§ **Instructions for the task**
Two lines below mark the span: the one containing "camera: 40 degrees left, 10 degrees up" and the one containing "(189, 161) = (167, 210): blue capsule -> none". Set down both, plus every line between, exactly as they stand, and nothing else.

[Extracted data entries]

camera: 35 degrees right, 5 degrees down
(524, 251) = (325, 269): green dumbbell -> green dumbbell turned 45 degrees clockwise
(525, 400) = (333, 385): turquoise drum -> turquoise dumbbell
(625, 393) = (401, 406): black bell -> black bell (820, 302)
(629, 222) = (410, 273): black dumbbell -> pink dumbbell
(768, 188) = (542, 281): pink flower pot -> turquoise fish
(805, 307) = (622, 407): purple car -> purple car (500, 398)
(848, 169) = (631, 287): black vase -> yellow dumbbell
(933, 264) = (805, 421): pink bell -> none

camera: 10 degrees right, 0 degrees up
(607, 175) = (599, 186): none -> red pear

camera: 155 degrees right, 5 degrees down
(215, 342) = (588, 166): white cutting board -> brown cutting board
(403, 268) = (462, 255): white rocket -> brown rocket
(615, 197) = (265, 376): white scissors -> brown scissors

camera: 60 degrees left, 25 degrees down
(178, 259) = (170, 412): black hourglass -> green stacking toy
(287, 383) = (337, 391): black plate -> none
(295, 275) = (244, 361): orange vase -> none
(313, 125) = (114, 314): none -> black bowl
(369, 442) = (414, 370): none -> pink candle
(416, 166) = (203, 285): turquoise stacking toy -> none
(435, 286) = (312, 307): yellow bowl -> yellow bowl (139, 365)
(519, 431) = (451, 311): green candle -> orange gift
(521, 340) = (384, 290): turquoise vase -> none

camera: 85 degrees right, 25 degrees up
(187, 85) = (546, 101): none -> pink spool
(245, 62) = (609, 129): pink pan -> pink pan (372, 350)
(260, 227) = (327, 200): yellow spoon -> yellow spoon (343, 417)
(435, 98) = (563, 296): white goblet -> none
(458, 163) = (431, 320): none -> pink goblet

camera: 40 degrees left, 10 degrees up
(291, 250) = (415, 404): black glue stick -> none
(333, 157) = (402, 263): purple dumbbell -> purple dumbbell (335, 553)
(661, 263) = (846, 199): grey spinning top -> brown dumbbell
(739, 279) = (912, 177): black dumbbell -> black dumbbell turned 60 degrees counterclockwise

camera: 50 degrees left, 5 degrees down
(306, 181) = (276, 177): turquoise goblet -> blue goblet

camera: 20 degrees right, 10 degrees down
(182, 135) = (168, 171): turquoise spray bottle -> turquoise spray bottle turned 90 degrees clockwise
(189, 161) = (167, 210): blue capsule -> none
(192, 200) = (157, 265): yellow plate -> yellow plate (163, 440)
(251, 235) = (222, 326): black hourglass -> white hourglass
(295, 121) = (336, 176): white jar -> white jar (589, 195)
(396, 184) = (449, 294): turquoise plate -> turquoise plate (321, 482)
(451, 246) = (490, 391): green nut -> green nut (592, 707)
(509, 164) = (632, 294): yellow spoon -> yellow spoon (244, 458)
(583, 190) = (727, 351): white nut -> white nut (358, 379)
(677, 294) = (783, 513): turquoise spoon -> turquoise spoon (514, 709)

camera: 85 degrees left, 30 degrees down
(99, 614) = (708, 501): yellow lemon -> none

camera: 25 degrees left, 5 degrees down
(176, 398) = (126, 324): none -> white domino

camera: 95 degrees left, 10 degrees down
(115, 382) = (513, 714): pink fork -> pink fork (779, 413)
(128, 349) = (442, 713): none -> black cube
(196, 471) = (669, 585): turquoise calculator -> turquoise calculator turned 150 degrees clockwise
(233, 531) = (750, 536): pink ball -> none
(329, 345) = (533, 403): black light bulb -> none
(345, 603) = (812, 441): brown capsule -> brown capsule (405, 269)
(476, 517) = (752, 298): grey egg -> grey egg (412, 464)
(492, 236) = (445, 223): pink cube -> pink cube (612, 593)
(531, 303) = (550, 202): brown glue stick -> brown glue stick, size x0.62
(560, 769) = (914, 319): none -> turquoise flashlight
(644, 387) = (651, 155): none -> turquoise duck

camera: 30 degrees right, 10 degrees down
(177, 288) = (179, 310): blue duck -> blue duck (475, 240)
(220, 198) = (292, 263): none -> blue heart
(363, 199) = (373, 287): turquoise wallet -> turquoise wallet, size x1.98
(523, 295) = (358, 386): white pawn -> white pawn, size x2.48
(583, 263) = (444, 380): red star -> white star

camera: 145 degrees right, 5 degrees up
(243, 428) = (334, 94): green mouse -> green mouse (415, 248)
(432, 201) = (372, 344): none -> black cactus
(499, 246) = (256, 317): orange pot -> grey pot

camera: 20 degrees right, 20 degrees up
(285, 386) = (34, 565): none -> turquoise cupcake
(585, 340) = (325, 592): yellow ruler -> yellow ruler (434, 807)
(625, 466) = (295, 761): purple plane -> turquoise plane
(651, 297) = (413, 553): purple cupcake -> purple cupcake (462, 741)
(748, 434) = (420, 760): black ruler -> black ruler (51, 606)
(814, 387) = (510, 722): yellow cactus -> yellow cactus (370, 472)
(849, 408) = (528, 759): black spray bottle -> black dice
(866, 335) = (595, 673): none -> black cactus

§ **Output for this exercise**
camera: 40 degrees left, 10 degrees up
(291, 250) = (415, 404): black glue stick -> none
(333, 157) = (402, 263): purple dumbbell -> purple dumbbell (335, 553)
(661, 263) = (846, 199): grey spinning top -> brown dumbbell
(739, 279) = (912, 177): black dumbbell -> black dumbbell turned 60 degrees counterclockwise

camera: 50 degrees left, 5 degrees down
(306, 181) = (276, 177): turquoise goblet -> blue goblet

camera: 20 degrees right, 10 degrees down
(182, 135) = (168, 171): turquoise spray bottle -> turquoise spray bottle turned 90 degrees clockwise
(189, 161) = (167, 210): blue capsule -> none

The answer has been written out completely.